Material shown.
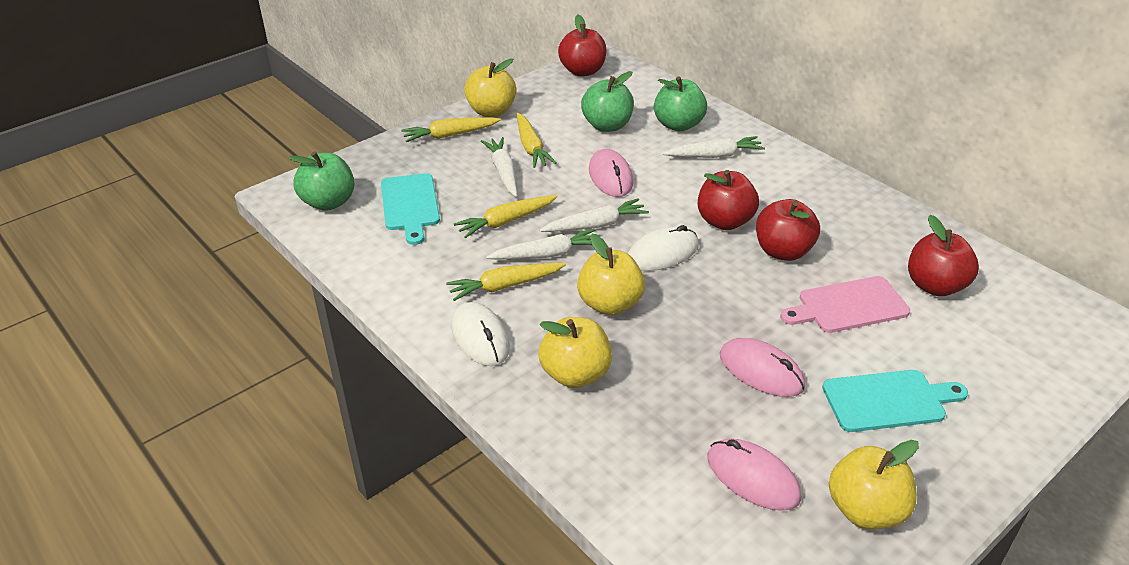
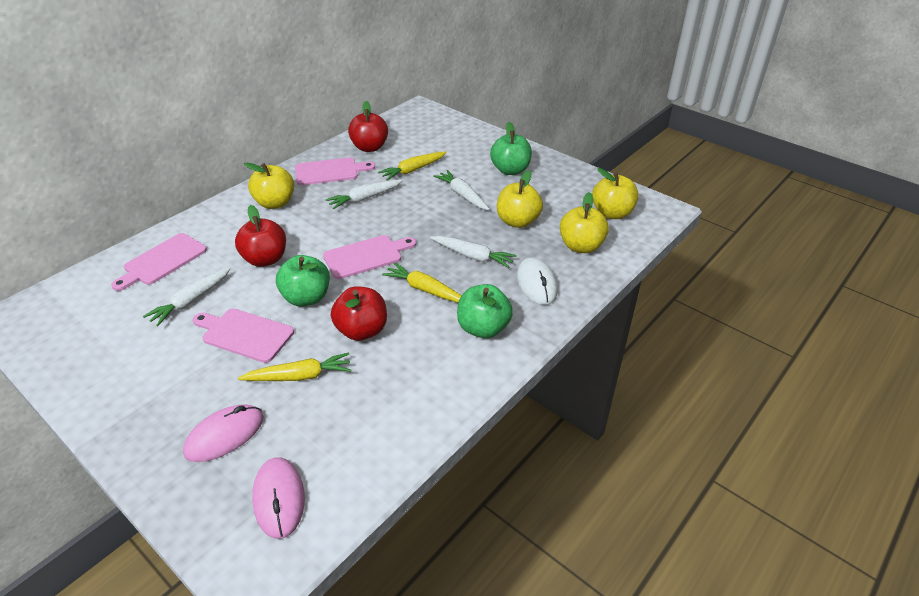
pink cutting board: 1 -> 4
pink mouse: 3 -> 2
red apple: 4 -> 3
turquoise cutting board: 2 -> 0
white mouse: 2 -> 1
yellow carrot: 4 -> 3

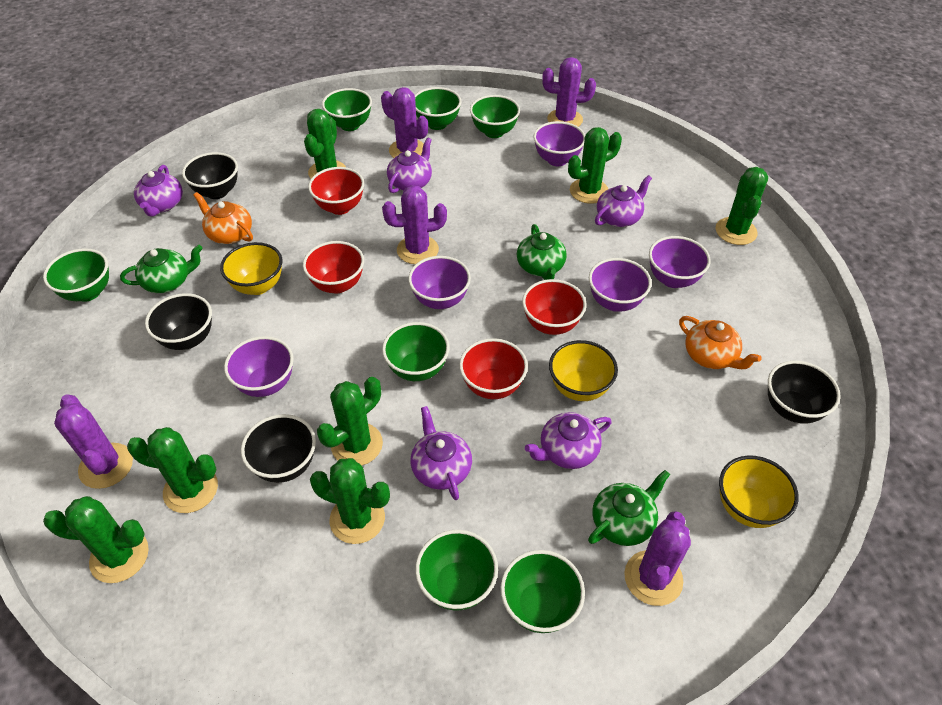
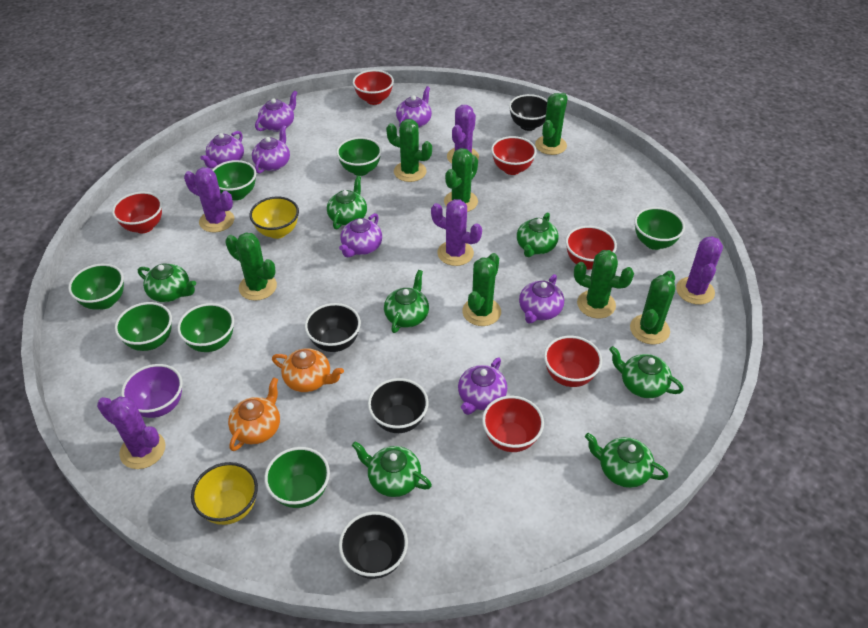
green teapot: 3 -> 7
purple bowl: 5 -> 1
purple teapot: 5 -> 7
red bowl: 4 -> 6
yellow bowl: 3 -> 2

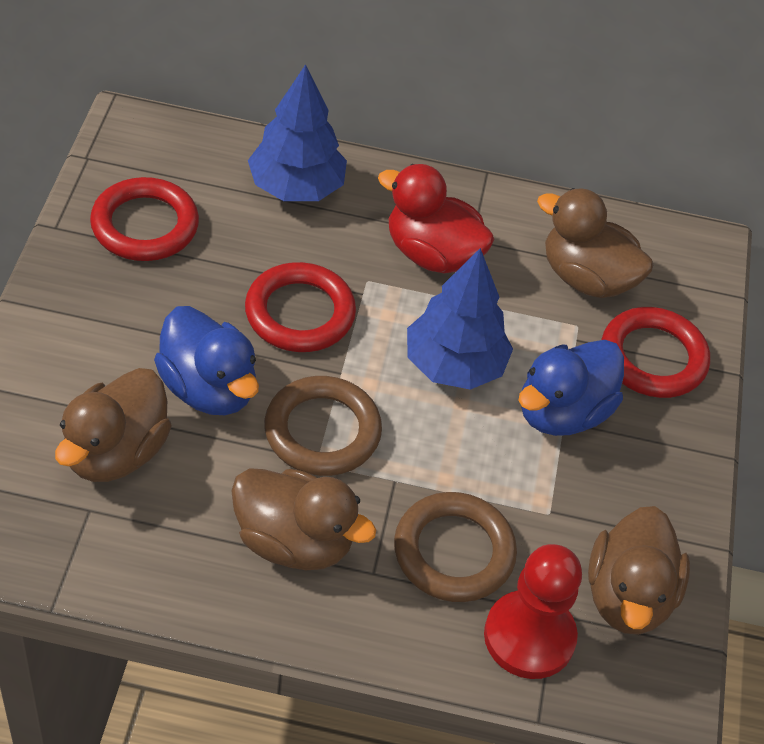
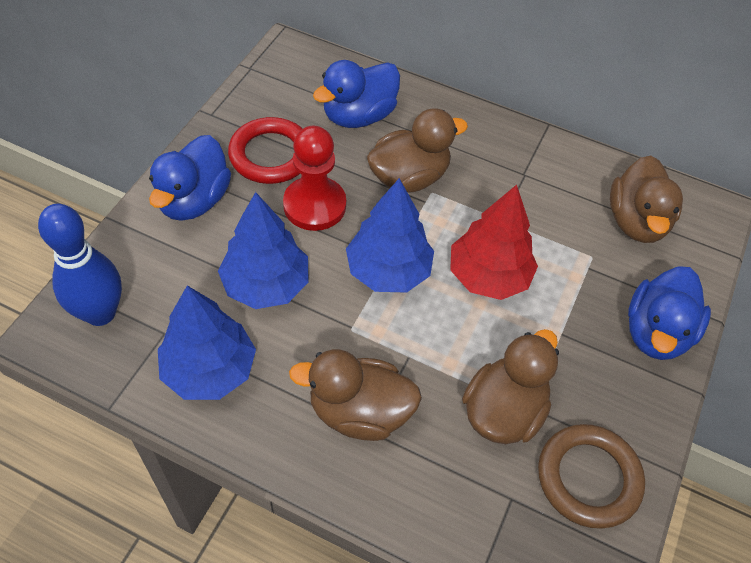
blue bowling pin: 0 -> 1
blue duck: 2 -> 3
blue tree: 2 -> 3
brown ring: 2 -> 1
red duck: 1 -> 0
red ring: 3 -> 1
red tree: 0 -> 1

Requirement. If a record holds a picture, leave that picture out; retype everything else exactly.

Output below.
pink cutting board: 1 -> 4
pink mouse: 3 -> 2
red apple: 4 -> 3
turquoise cutting board: 2 -> 0
white mouse: 2 -> 1
yellow carrot: 4 -> 3

green teapot: 3 -> 7
purple bowl: 5 -> 1
purple teapot: 5 -> 7
red bowl: 4 -> 6
yellow bowl: 3 -> 2

blue bowling pin: 0 -> 1
blue duck: 2 -> 3
blue tree: 2 -> 3
brown ring: 2 -> 1
red duck: 1 -> 0
red ring: 3 -> 1
red tree: 0 -> 1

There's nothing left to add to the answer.